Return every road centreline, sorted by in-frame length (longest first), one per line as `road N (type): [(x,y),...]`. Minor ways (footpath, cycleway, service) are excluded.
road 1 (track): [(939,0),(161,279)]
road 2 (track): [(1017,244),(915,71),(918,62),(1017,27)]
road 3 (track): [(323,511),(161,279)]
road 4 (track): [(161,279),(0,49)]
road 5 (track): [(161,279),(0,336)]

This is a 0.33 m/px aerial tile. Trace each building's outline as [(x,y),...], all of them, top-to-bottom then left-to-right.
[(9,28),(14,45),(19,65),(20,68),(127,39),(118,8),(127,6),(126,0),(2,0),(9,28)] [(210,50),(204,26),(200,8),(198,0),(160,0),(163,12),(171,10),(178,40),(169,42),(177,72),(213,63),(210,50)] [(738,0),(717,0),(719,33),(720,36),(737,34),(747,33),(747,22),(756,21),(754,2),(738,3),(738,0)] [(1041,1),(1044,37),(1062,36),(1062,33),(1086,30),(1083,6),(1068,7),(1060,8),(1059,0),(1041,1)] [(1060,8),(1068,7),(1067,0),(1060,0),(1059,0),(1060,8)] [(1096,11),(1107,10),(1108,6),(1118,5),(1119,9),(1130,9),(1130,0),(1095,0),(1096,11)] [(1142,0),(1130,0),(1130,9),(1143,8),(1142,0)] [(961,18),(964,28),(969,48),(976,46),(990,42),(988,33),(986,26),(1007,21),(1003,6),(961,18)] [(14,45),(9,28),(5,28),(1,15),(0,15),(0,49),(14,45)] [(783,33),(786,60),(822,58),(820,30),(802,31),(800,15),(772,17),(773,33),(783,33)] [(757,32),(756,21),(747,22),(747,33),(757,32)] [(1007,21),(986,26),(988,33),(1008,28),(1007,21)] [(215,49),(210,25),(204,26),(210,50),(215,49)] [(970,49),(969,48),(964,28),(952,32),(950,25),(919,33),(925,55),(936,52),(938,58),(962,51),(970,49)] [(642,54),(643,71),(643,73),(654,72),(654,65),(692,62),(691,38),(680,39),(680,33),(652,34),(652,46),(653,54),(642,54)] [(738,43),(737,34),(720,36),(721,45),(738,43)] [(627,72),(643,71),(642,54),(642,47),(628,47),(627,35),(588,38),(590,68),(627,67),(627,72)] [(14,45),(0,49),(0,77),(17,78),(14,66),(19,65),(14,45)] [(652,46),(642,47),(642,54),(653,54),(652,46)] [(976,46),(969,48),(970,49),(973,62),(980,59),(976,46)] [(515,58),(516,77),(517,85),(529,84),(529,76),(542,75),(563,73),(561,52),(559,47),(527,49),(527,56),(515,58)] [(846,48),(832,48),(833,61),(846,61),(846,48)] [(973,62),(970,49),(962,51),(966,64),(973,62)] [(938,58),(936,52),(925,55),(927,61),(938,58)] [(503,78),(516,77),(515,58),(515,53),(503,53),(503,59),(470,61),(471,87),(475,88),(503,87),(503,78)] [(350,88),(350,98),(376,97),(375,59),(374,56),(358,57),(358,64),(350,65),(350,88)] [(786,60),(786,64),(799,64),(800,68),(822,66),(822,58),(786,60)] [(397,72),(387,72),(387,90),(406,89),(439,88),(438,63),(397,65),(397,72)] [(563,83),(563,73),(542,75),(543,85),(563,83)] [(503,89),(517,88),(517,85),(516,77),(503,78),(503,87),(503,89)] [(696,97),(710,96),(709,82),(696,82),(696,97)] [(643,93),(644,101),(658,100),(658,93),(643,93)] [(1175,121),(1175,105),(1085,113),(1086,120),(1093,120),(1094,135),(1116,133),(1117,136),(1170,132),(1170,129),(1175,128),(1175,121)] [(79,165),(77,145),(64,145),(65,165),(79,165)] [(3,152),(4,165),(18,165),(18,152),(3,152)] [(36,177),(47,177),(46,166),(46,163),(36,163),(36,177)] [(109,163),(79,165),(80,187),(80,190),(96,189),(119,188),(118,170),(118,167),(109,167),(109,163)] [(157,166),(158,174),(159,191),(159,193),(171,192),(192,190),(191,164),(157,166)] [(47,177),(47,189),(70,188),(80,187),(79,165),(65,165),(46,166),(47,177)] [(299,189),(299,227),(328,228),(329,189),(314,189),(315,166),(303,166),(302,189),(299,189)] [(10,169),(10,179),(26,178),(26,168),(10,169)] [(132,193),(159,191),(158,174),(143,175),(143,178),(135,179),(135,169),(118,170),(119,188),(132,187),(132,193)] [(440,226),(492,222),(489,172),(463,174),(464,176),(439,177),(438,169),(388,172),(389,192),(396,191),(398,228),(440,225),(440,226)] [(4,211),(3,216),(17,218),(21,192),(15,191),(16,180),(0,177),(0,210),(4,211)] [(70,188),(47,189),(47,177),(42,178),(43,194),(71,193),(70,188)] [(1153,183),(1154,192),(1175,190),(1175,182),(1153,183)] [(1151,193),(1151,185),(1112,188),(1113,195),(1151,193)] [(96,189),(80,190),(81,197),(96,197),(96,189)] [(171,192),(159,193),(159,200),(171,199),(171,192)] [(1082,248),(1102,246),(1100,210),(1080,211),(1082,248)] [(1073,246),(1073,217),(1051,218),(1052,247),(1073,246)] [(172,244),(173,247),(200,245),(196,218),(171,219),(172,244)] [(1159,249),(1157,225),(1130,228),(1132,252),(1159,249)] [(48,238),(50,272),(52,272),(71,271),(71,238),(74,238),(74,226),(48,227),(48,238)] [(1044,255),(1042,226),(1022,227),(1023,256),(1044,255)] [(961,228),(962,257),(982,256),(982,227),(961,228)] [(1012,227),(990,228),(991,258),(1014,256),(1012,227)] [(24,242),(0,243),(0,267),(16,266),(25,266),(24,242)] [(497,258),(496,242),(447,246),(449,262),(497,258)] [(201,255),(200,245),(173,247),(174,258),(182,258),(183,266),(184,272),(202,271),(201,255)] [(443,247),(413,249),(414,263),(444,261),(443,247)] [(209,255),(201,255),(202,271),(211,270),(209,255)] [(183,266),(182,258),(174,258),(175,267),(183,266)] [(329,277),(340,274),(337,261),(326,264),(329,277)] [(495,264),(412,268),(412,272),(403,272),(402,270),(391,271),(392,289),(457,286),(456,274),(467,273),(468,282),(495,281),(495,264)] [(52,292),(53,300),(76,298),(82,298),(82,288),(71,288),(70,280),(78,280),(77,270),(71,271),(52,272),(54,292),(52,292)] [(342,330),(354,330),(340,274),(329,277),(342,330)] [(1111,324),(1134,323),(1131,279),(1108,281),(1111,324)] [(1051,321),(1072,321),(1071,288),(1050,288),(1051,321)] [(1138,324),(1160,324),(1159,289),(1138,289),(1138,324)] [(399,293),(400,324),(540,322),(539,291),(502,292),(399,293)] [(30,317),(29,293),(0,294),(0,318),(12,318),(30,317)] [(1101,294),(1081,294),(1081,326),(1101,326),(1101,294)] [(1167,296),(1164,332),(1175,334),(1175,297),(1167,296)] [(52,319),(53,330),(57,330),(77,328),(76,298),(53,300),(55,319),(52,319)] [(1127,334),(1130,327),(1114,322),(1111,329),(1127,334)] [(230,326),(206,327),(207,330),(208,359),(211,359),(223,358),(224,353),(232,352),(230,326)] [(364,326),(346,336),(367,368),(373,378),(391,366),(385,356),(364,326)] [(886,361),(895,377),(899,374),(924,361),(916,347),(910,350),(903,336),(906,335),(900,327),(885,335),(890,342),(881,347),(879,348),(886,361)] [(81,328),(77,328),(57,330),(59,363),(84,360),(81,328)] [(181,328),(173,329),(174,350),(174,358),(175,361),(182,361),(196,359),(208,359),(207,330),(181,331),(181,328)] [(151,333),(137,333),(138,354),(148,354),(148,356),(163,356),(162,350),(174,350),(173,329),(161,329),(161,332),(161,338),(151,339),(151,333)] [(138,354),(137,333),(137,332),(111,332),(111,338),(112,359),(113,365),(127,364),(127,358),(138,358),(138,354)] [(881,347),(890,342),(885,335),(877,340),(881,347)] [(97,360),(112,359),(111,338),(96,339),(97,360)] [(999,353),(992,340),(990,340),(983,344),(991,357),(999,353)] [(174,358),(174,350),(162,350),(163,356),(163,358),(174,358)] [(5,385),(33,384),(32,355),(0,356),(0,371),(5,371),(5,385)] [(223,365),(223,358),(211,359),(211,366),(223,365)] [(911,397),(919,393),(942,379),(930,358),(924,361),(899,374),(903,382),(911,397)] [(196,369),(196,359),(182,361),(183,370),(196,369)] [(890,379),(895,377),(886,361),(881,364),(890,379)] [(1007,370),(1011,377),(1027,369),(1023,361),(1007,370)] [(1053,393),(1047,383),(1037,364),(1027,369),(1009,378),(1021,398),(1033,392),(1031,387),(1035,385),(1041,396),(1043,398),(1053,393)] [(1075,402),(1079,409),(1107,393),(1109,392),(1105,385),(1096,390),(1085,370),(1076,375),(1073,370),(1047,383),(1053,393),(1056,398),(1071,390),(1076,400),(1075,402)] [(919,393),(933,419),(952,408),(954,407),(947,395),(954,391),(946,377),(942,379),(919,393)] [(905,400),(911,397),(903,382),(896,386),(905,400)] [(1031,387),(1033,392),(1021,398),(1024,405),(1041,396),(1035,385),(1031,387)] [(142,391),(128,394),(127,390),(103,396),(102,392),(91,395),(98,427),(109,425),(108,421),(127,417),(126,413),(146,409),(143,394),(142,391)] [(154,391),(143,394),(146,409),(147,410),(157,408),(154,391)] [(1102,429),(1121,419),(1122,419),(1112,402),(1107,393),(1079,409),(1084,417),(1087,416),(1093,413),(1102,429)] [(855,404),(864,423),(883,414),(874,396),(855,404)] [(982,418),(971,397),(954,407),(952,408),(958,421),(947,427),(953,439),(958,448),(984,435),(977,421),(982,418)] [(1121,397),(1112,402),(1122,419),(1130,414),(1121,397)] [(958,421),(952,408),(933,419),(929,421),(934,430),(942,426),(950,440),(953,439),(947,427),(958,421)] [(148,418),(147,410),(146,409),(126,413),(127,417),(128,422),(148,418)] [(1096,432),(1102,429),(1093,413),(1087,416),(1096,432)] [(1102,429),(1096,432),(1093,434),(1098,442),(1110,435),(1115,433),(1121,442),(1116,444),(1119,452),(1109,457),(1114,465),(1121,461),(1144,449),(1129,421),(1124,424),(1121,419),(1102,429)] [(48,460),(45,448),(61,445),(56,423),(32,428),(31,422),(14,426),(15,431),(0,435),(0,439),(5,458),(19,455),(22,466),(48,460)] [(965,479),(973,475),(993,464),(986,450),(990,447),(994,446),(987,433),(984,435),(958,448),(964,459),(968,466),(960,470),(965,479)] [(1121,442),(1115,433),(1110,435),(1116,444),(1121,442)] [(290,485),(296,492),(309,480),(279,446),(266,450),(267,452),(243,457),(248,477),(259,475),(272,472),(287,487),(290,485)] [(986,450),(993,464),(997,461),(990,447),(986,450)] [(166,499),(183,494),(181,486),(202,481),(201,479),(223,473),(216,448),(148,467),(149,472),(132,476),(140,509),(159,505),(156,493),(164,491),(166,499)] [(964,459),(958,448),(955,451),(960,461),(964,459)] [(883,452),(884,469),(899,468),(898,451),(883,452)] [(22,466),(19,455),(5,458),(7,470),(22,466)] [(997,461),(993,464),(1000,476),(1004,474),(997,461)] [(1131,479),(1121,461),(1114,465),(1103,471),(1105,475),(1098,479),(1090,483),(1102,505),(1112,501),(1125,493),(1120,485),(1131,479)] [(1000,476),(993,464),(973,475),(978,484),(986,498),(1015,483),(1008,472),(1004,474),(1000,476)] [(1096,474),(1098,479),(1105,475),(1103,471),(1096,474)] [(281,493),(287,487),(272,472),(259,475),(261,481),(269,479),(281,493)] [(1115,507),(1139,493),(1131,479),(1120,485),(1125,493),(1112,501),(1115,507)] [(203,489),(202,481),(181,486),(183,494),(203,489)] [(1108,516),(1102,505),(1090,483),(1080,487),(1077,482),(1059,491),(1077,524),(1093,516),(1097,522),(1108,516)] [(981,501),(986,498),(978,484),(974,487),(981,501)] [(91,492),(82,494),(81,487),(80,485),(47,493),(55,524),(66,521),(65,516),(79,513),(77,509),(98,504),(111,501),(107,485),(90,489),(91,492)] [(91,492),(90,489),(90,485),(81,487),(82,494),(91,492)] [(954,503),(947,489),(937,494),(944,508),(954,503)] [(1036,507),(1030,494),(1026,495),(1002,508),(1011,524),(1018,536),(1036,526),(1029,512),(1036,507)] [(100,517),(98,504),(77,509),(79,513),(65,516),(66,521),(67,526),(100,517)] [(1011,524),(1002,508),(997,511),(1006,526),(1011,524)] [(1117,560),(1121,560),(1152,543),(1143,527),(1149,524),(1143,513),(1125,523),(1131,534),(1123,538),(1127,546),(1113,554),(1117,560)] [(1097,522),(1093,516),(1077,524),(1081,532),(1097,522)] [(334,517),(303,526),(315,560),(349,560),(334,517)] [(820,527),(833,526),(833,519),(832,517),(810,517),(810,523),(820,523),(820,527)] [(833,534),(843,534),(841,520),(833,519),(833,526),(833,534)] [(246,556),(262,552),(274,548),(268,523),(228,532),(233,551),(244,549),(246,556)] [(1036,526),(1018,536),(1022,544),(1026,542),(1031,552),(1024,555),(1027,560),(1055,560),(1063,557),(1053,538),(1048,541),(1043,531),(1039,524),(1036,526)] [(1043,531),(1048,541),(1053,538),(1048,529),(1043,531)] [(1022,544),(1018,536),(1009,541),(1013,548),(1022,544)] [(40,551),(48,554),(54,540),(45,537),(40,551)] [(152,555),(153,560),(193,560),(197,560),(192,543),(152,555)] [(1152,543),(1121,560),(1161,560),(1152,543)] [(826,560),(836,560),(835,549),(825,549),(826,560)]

————————

**Task goal**
Report how many lines in the listing above include the word "track". Give nothing but the number.

**Answer to this problem**
5